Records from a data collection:
+--

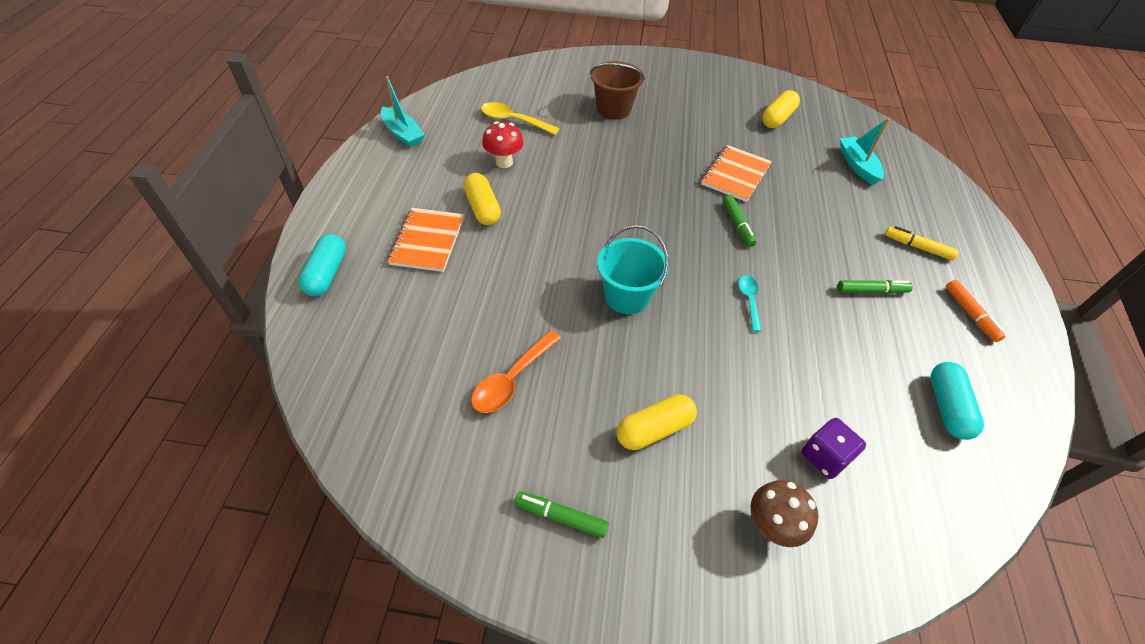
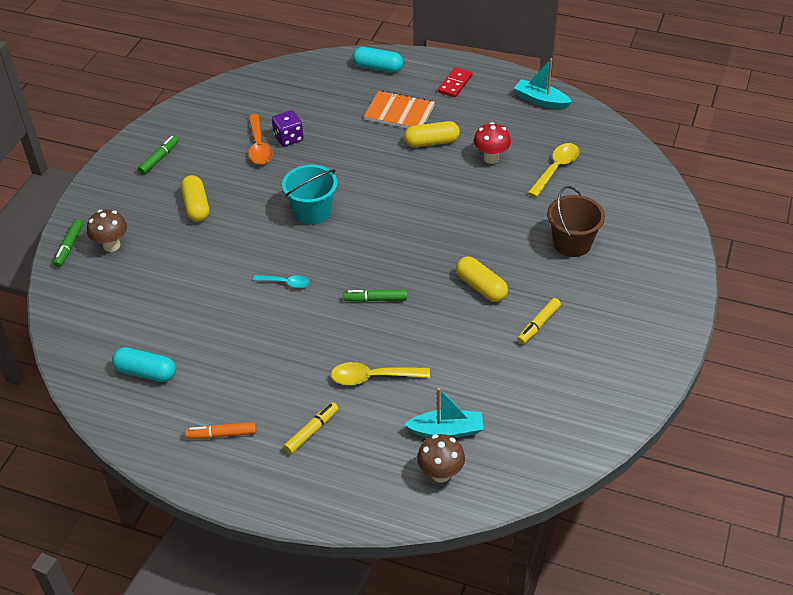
camera: 105 degrees right, 5 degrees down
(369, 199) = (455, 84): none -> red domino
(403, 134) = (541, 100): turquoise boat -> turquoise boat turned 60 degrees clockwise
(512, 379) = (259, 146): orange spoon -> orange spoon turned 150 degrees counterclockwise
(718, 124) = (538, 325): none -> yellow marker
(735, 175) = (447, 317): orange notebook -> none
(777, 118) = (545, 384): yellow capsule -> yellow capsule (481, 287)
(825, 457) = (141, 285): purple dice -> purple dice (288, 138)
(832, 215) = (373, 377): none -> yellow spoon
(871, 291) = (270, 370): green marker -> green marker (69, 247)
(899, 165) = (440, 473): none -> brown mushroom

+--

What you will do: Using the entries above, output exactly the lines between the line holding "(512, 379) = (259, 146): orange" and the line holding "(871, 291) = (270, 370): green", end lines included, and nothing more.

The answer:
(512, 379) = (259, 146): orange spoon -> orange spoon turned 150 degrees counterclockwise
(718, 124) = (538, 325): none -> yellow marker
(735, 175) = (447, 317): orange notebook -> none
(777, 118) = (545, 384): yellow capsule -> yellow capsule (481, 287)
(825, 457) = (141, 285): purple dice -> purple dice (288, 138)
(832, 215) = (373, 377): none -> yellow spoon
(871, 291) = (270, 370): green marker -> green marker (69, 247)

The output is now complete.